§ REQUIRED WORK: Look through the material below and report every line that includes "satellite".
===== TASK INPUT
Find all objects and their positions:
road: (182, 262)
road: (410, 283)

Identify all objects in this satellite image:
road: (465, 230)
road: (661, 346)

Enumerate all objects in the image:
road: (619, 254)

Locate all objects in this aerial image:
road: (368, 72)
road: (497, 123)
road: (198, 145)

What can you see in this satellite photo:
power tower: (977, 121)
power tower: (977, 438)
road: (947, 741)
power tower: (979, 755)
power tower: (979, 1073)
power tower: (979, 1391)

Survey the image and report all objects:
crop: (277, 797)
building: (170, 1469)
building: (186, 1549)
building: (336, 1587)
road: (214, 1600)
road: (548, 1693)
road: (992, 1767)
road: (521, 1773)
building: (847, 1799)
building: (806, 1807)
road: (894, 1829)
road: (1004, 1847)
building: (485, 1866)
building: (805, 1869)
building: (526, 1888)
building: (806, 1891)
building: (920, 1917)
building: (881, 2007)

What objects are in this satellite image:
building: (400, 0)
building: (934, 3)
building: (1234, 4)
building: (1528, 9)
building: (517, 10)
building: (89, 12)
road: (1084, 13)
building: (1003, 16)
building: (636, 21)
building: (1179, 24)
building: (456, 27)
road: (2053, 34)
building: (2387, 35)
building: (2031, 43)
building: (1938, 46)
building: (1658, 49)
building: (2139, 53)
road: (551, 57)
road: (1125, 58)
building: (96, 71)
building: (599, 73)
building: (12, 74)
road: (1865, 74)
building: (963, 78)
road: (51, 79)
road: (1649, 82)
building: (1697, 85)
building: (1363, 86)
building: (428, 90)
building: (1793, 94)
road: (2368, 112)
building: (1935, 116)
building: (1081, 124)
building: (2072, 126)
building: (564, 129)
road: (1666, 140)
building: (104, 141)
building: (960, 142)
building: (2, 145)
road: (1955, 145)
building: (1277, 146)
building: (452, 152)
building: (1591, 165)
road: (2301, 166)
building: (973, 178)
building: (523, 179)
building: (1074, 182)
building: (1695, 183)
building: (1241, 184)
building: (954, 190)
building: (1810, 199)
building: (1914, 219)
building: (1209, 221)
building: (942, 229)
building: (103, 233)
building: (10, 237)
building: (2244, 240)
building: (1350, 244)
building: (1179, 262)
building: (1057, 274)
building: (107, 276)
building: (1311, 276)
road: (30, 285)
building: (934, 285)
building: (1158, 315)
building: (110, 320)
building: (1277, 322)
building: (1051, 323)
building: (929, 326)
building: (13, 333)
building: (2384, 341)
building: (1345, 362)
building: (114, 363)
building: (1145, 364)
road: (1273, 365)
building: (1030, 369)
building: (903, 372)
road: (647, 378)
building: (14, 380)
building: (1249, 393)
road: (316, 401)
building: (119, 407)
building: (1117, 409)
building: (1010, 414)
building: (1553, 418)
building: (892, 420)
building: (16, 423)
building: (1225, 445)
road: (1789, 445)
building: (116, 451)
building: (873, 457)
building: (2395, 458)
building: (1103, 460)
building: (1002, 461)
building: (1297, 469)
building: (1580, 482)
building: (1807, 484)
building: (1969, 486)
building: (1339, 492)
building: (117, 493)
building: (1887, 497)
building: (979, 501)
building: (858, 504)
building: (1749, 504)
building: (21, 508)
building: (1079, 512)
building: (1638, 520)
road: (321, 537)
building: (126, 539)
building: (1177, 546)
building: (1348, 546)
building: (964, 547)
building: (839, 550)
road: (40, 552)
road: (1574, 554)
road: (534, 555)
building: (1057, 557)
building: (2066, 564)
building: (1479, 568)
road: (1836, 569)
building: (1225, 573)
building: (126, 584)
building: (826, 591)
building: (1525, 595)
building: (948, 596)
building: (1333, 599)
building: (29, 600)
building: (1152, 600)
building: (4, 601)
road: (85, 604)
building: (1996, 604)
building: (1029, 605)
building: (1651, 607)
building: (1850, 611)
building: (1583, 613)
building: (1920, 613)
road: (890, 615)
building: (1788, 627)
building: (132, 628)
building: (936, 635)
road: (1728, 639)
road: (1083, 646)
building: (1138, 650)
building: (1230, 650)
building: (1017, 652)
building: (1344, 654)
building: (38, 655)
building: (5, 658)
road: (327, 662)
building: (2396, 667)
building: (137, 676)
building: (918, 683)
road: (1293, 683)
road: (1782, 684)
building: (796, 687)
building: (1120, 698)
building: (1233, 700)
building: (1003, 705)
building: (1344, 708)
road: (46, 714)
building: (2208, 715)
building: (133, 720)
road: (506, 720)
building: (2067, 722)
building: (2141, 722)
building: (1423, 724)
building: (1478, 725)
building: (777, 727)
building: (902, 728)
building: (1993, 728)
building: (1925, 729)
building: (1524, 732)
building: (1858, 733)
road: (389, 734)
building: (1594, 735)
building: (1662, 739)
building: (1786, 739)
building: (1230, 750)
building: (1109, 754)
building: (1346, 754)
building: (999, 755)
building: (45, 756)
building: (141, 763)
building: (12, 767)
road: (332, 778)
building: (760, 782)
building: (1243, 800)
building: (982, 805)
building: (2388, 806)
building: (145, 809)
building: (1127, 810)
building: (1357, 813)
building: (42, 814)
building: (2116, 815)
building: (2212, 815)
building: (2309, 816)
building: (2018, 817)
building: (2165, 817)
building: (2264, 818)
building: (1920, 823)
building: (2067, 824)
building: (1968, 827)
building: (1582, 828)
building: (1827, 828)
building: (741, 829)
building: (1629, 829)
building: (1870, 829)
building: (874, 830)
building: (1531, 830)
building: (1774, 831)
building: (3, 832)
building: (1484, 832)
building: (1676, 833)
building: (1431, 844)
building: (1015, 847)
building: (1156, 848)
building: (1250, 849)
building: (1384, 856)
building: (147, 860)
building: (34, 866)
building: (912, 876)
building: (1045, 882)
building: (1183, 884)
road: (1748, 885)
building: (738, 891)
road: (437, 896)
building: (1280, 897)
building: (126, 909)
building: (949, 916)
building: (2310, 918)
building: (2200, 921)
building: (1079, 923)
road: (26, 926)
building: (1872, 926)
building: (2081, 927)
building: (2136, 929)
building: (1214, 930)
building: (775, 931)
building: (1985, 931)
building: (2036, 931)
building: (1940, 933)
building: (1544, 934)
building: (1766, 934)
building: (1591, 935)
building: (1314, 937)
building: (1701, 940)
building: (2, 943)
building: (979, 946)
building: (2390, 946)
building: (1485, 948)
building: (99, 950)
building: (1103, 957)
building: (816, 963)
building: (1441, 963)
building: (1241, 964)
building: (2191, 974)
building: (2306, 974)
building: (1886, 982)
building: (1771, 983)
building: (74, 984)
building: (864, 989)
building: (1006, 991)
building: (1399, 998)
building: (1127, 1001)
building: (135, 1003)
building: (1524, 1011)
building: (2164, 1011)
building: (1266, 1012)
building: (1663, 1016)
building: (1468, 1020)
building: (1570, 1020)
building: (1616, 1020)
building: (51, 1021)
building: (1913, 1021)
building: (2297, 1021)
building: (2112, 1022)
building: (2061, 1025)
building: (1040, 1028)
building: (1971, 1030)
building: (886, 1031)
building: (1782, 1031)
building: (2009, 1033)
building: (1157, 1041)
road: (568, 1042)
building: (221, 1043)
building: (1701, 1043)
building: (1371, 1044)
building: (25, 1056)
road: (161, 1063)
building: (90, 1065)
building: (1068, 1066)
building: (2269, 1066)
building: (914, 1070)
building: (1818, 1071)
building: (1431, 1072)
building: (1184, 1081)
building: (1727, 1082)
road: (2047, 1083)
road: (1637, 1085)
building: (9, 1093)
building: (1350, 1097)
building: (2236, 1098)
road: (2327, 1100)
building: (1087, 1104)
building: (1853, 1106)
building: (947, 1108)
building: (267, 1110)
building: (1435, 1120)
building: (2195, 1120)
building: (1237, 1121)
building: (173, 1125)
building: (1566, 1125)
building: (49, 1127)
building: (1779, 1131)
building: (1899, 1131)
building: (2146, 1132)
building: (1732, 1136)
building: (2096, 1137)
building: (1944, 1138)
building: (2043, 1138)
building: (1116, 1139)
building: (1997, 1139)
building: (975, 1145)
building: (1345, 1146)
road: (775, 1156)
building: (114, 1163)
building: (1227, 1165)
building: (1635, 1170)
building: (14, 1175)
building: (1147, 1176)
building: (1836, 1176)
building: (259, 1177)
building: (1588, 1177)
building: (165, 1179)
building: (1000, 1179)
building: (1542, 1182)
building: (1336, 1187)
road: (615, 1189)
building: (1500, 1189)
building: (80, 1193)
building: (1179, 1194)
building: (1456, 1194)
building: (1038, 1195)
==========
§ REPLY:
Identify all objects in this satellite image:
What can you see in this satellite photo:
What objects are in this satellite image:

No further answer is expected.